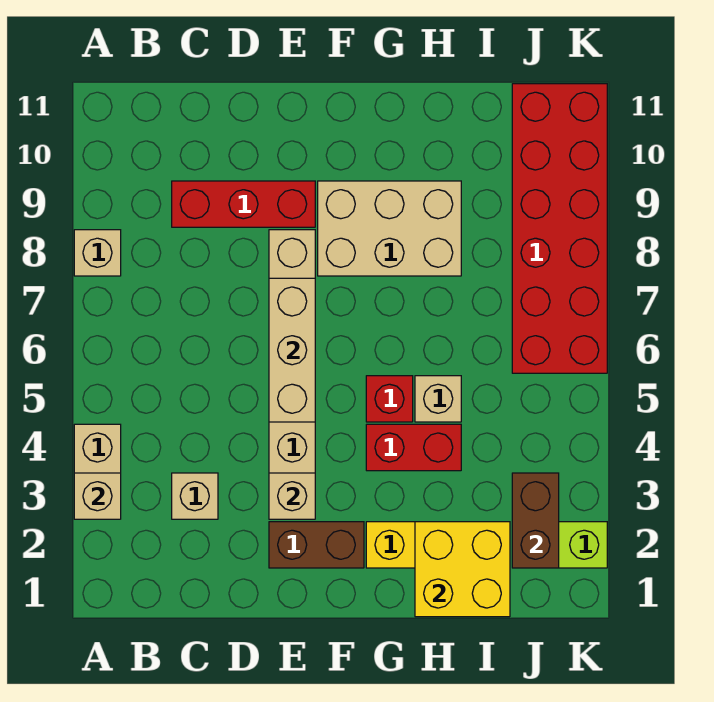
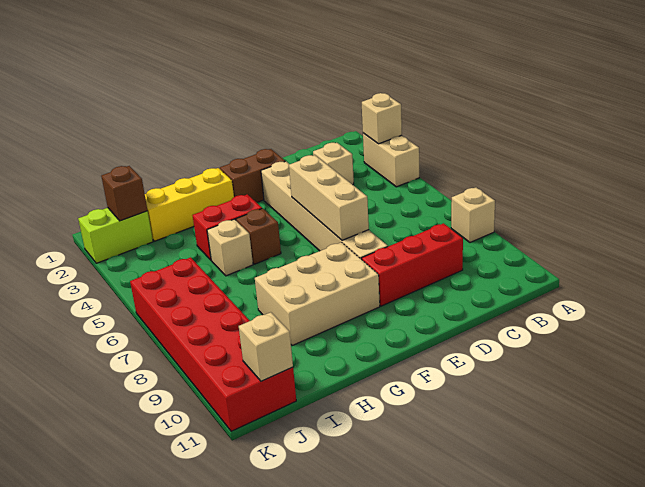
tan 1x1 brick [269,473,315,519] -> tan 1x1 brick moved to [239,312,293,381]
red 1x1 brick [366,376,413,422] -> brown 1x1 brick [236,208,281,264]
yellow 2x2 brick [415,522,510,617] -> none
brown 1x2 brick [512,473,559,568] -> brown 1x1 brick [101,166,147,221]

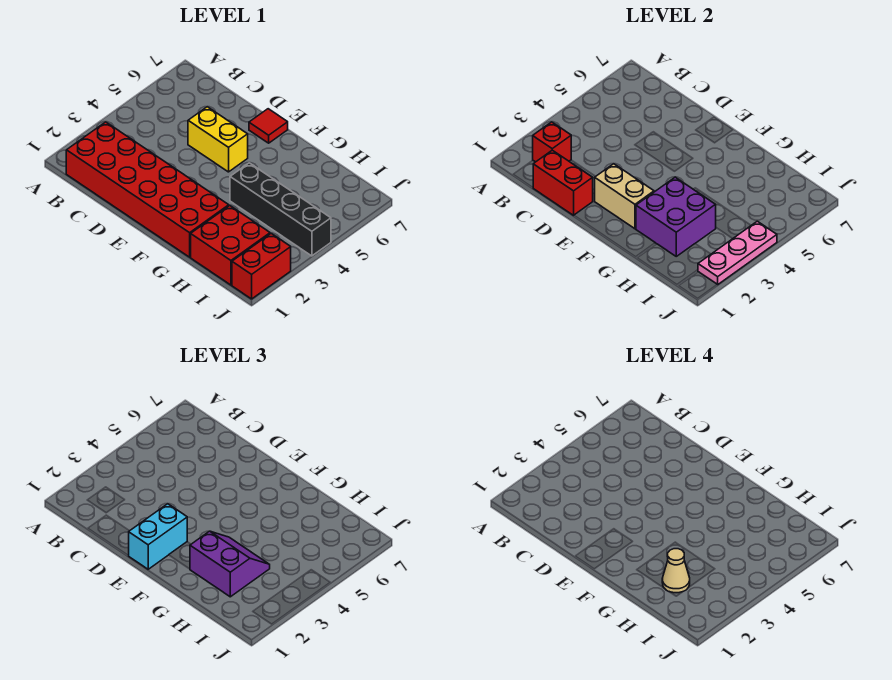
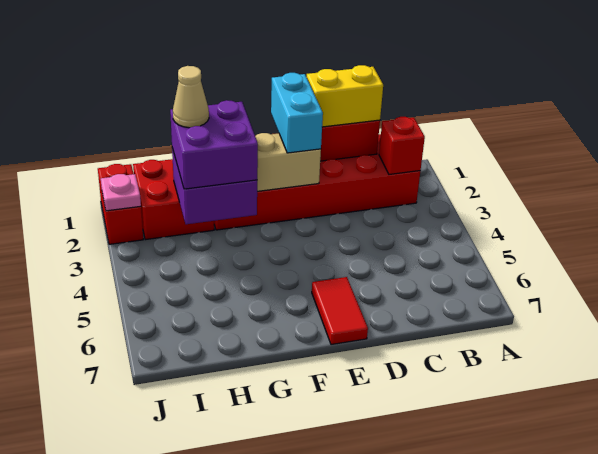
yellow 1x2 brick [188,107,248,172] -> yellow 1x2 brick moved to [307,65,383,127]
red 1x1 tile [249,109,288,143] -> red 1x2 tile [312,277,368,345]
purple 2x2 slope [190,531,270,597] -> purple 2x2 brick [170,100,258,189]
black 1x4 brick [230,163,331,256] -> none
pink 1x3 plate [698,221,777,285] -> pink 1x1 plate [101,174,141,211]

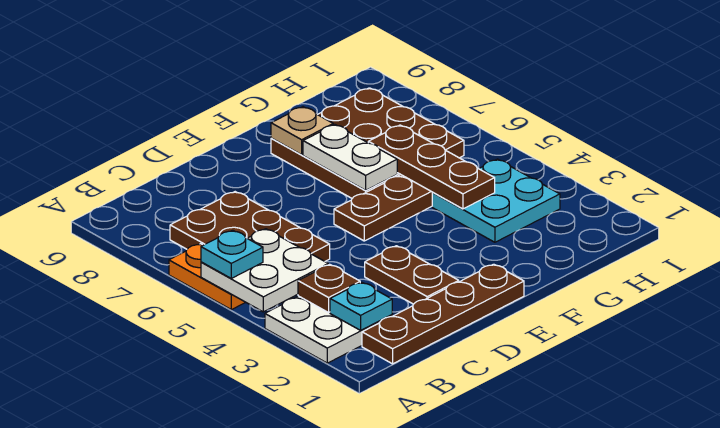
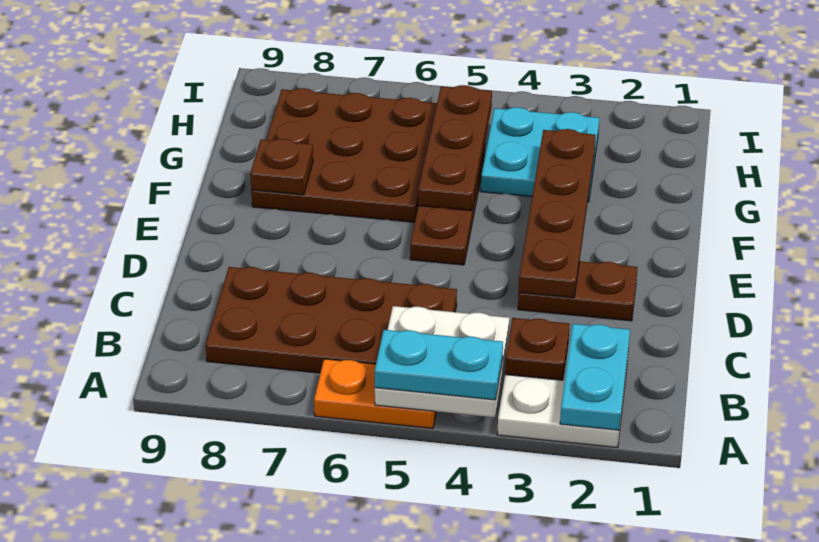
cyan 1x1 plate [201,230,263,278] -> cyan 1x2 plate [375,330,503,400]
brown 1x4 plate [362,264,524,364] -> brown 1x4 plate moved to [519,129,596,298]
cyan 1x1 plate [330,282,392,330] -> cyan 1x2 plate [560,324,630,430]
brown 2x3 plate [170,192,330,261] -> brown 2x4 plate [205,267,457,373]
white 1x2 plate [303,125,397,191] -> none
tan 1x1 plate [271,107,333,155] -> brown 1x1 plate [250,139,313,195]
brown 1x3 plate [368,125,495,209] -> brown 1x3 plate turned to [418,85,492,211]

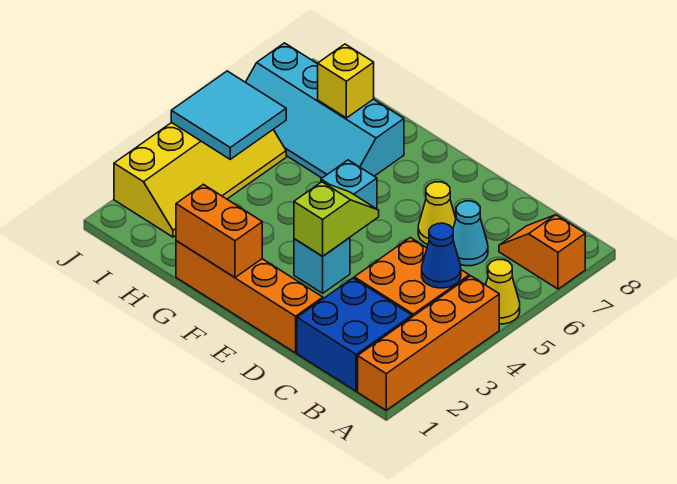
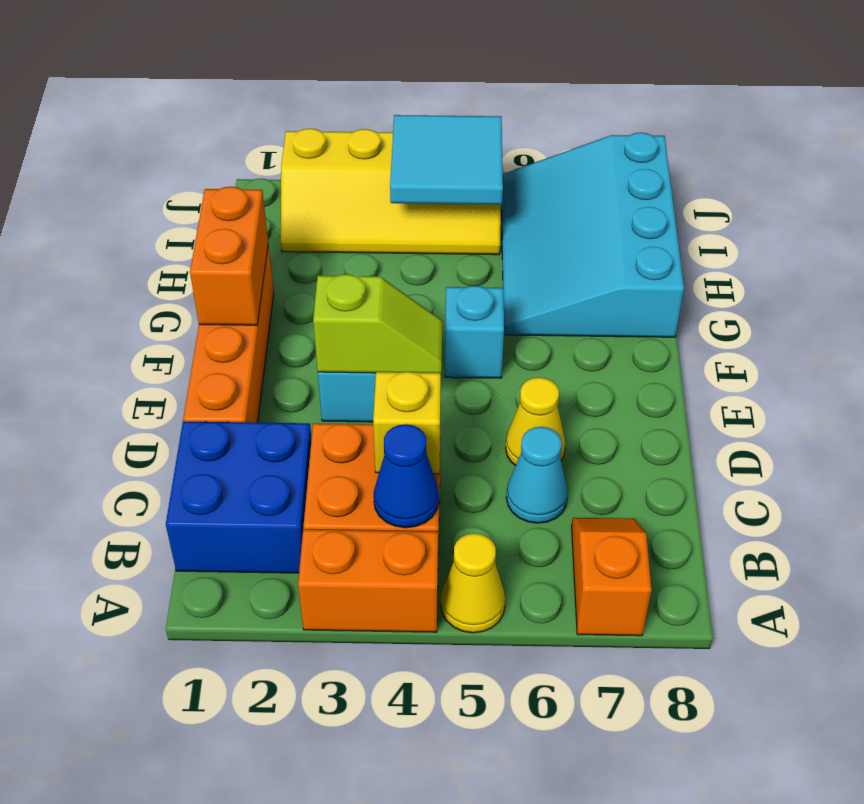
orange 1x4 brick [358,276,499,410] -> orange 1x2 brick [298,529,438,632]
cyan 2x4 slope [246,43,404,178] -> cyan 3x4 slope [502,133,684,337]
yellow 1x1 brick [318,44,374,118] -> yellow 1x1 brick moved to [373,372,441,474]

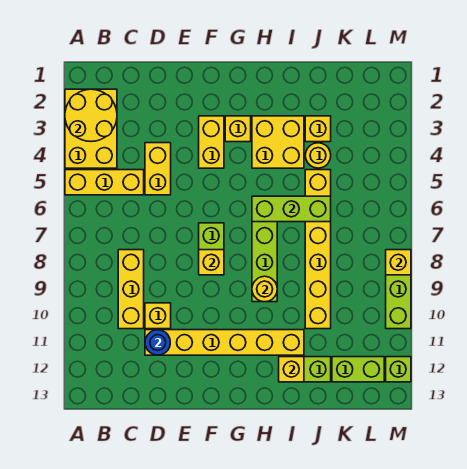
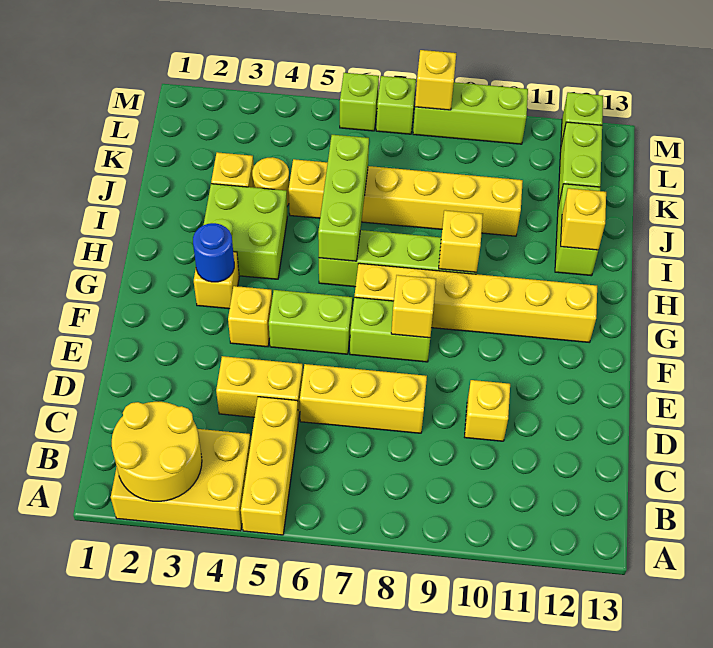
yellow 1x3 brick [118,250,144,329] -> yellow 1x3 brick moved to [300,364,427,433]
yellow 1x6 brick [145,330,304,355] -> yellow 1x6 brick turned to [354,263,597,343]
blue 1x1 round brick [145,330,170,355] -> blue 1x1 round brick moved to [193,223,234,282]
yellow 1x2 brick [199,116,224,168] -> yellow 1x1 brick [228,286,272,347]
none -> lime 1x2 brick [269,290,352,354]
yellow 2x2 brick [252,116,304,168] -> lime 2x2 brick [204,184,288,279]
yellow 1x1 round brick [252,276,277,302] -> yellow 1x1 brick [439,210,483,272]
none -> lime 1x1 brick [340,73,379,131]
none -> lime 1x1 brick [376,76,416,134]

★ ★ ★

» **What you have to do**: Take from the listing above each line containing "yellow".

» **Expected answer**:
yellow 2x2 brick [415,522,510,617] -> none
yellow 1x2 brick [188,107,248,172] -> yellow 1x2 brick moved to [307,65,383,127]
yellow 1x1 brick [318,44,374,118] -> yellow 1x1 brick moved to [373,372,441,474]
yellow 1x3 brick [118,250,144,329] -> yellow 1x3 brick moved to [300,364,427,433]
yellow 1x6 brick [145,330,304,355] -> yellow 1x6 brick turned to [354,263,597,343]
yellow 1x2 brick [199,116,224,168] -> yellow 1x1 brick [228,286,272,347]
yellow 2x2 brick [252,116,304,168] -> lime 2x2 brick [204,184,288,279]
yellow 1x1 round brick [252,276,277,302] -> yellow 1x1 brick [439,210,483,272]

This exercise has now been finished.